[Cross-image count comparisons]
------
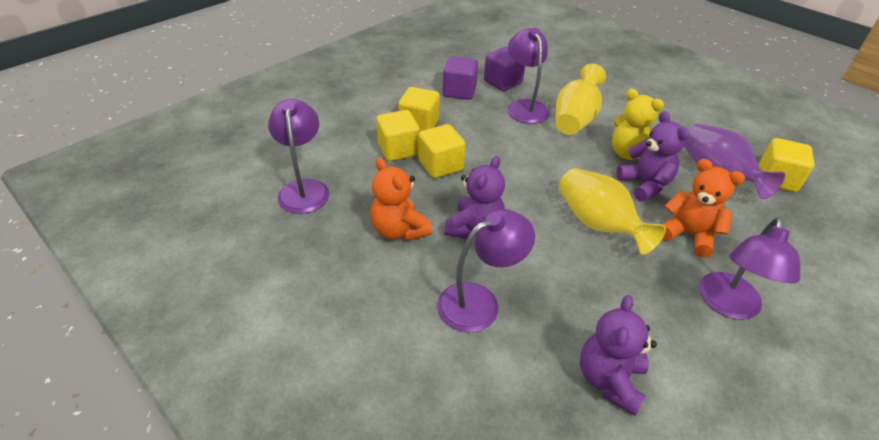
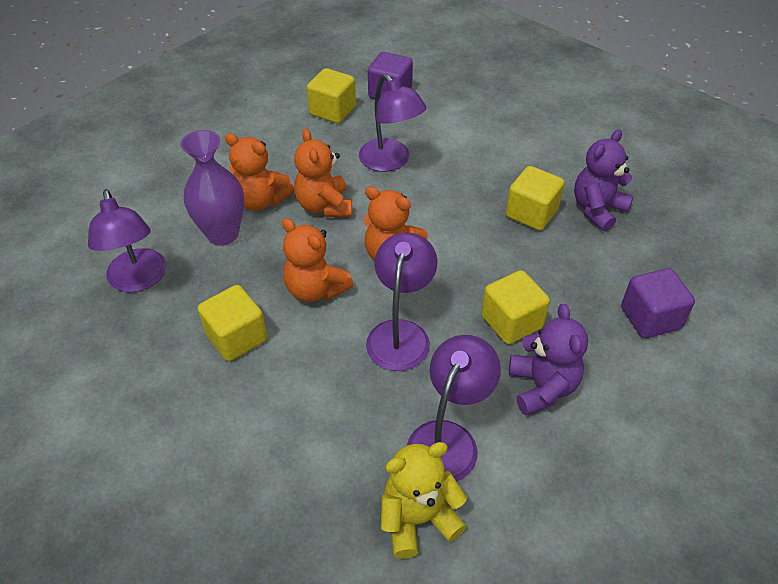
orange teddy bear: 2 -> 4
purple teddy bear: 3 -> 2
yellow vase: 2 -> 0

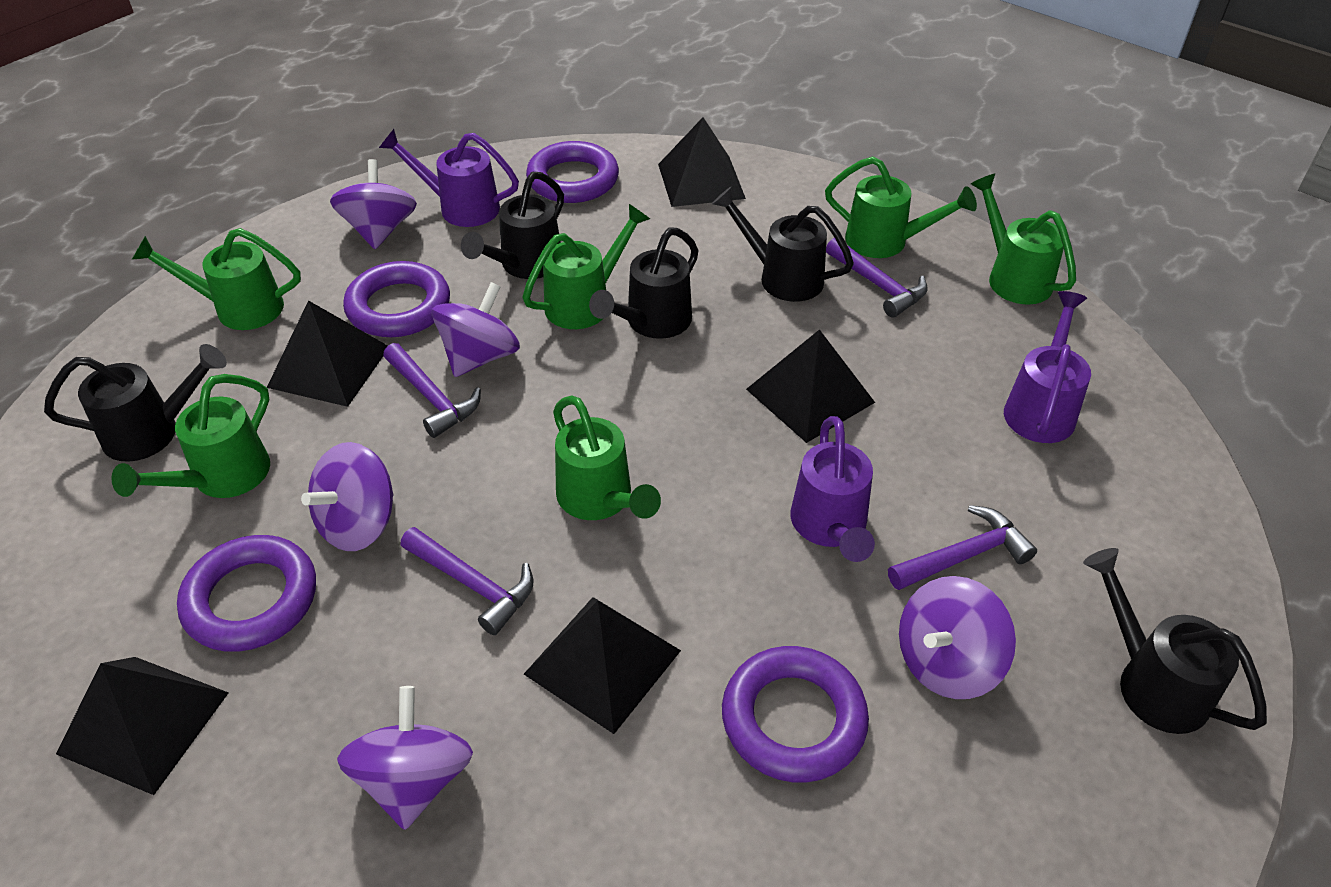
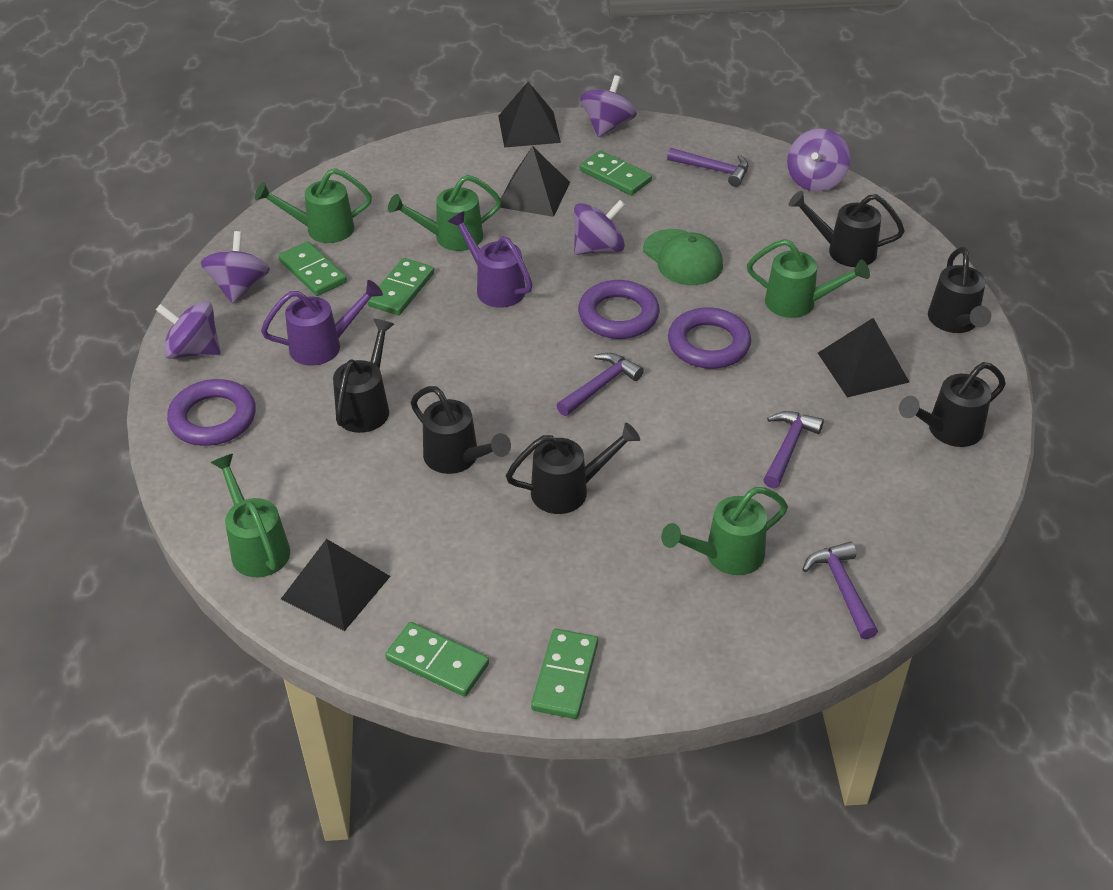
black pyramid: 5 -> 4
black watering can: 5 -> 6
green cap: 0 -> 1
green domino: 0 -> 5
green watering can: 6 -> 5
purple ring: 4 -> 3
purple watering can: 3 -> 2

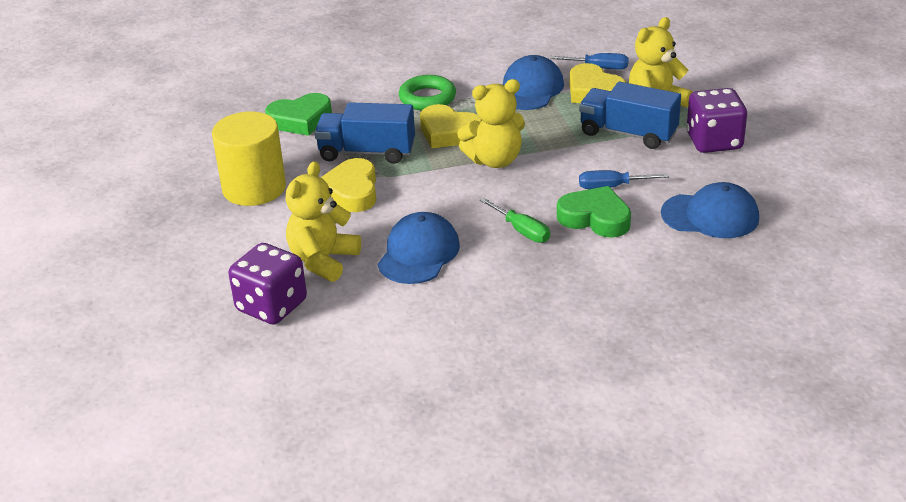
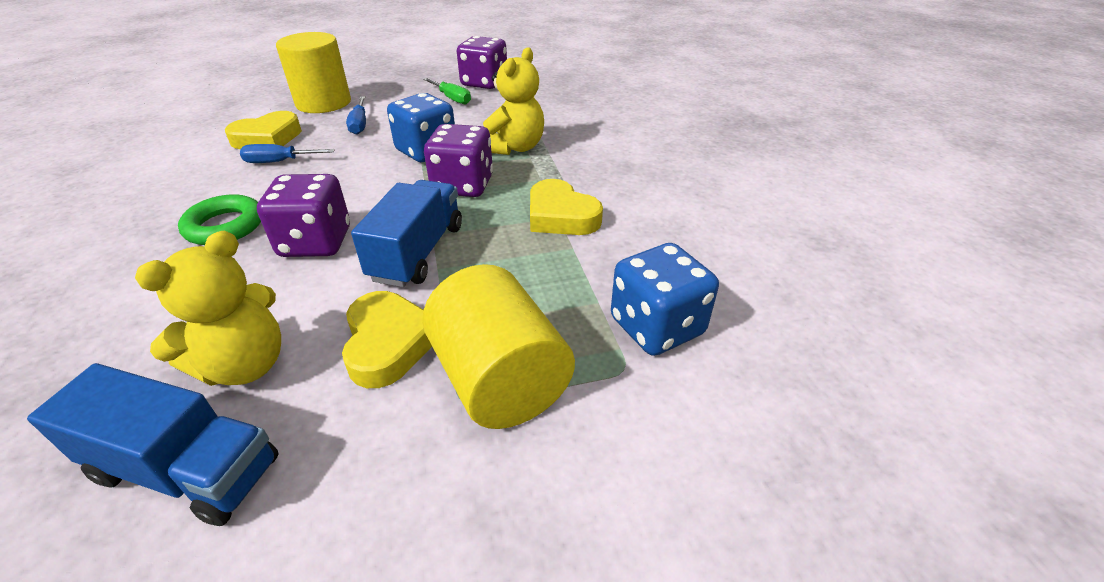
blue cap: 3 -> 0
blue dice: 0 -> 2
green heart: 2 -> 0
purple dice: 2 -> 3
yellow cylinder: 1 -> 2
yellow teddy bear: 3 -> 2

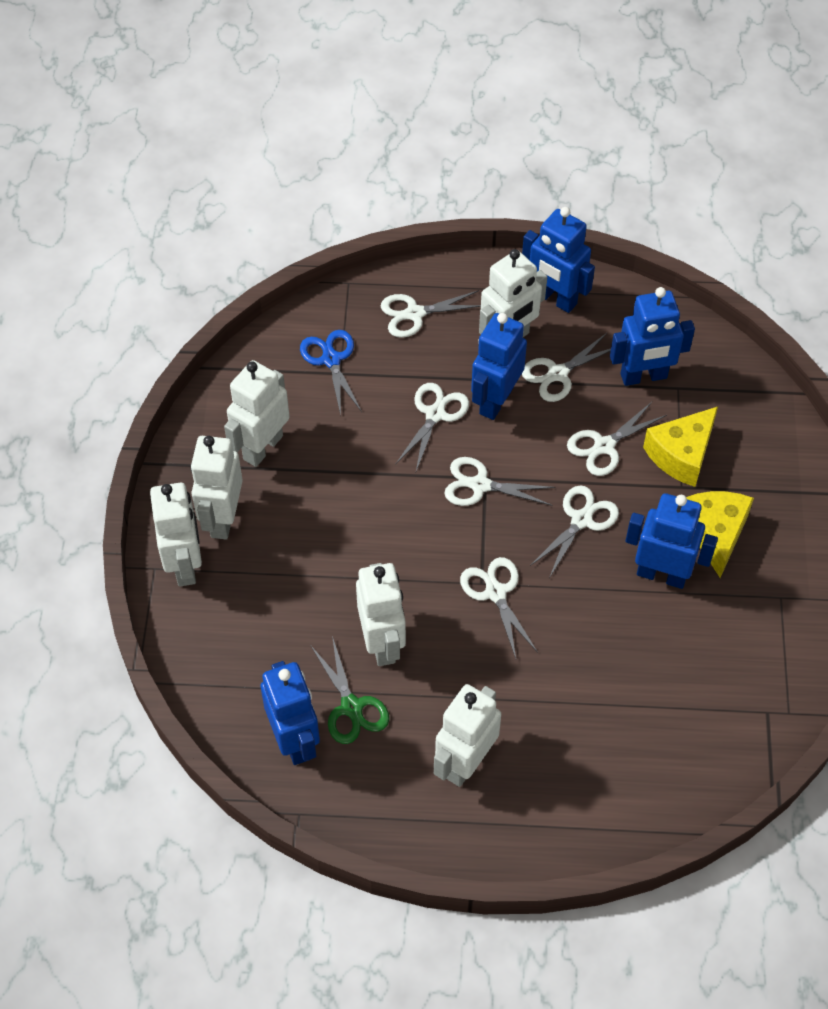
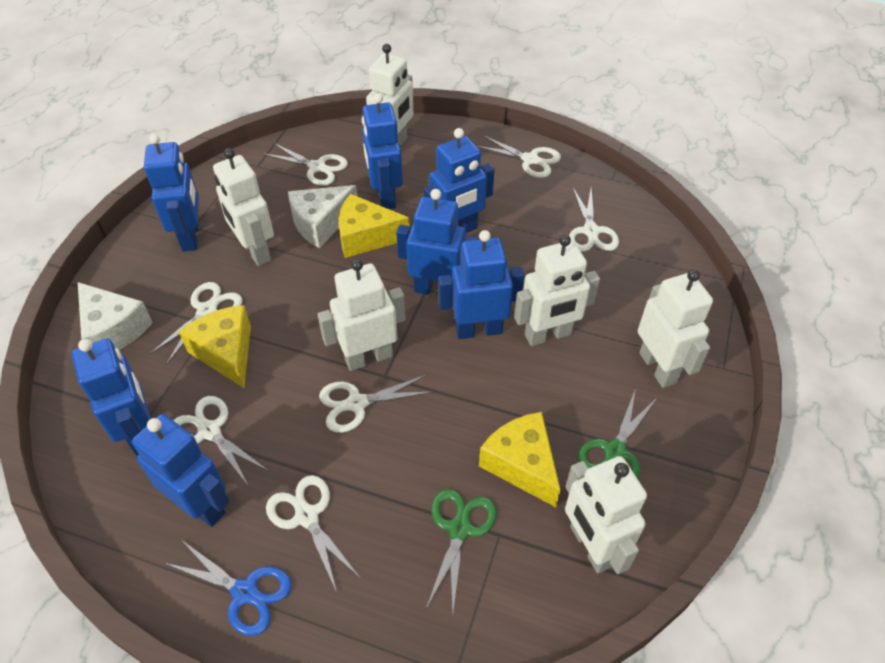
blue robot: 5 -> 7
green scissors: 1 -> 2
white cheese: 0 -> 2
yellow cheese: 2 -> 3

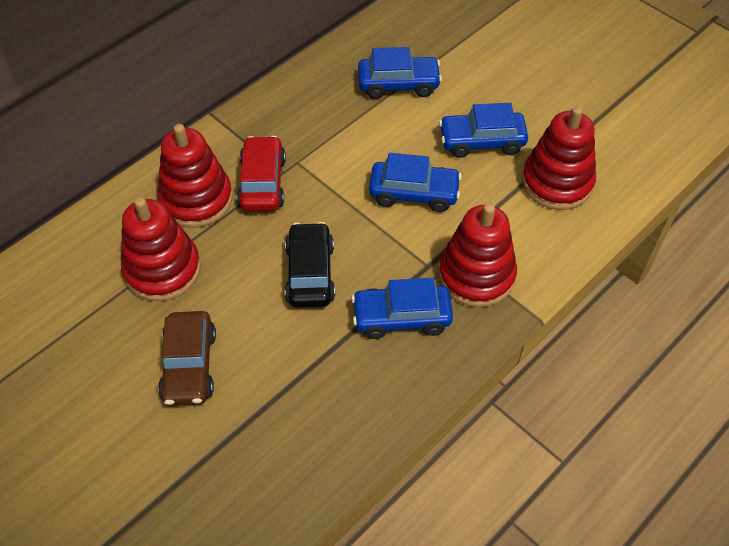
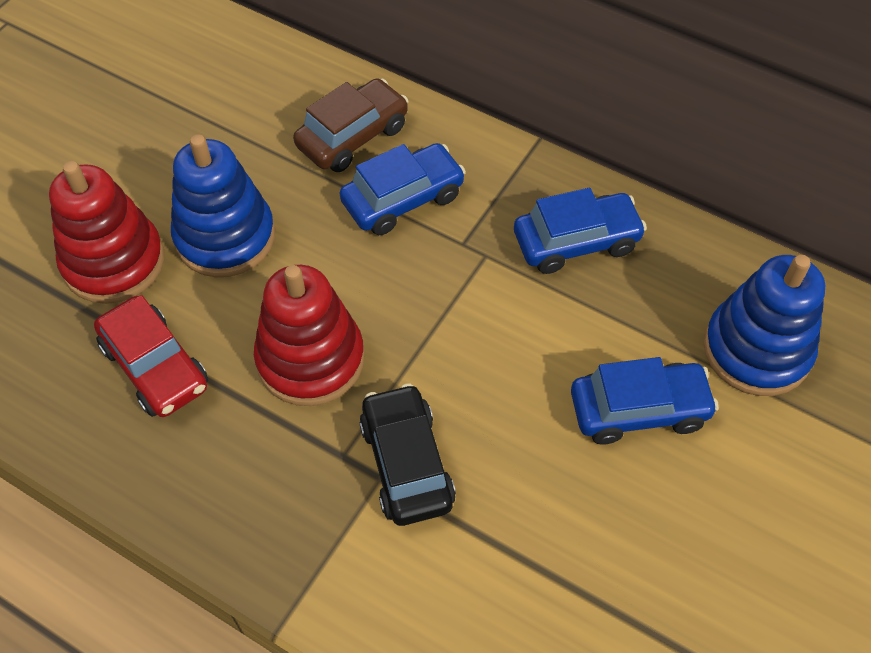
blue car: 4 -> 3
blue stacking toy: 0 -> 2
red stacking toy: 4 -> 2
------
### WHAT THE EXERCISE ASKS
Word for word, return the entries above, but without any pictures.

### TASK ANSWER
orange teddy bear: 2 -> 4
purple teddy bear: 3 -> 2
yellow vase: 2 -> 0

black pyramid: 5 -> 4
black watering can: 5 -> 6
green cap: 0 -> 1
green domino: 0 -> 5
green watering can: 6 -> 5
purple ring: 4 -> 3
purple watering can: 3 -> 2

blue cap: 3 -> 0
blue dice: 0 -> 2
green heart: 2 -> 0
purple dice: 2 -> 3
yellow cylinder: 1 -> 2
yellow teddy bear: 3 -> 2

blue robot: 5 -> 7
green scissors: 1 -> 2
white cheese: 0 -> 2
yellow cheese: 2 -> 3

blue car: 4 -> 3
blue stacking toy: 0 -> 2
red stacking toy: 4 -> 2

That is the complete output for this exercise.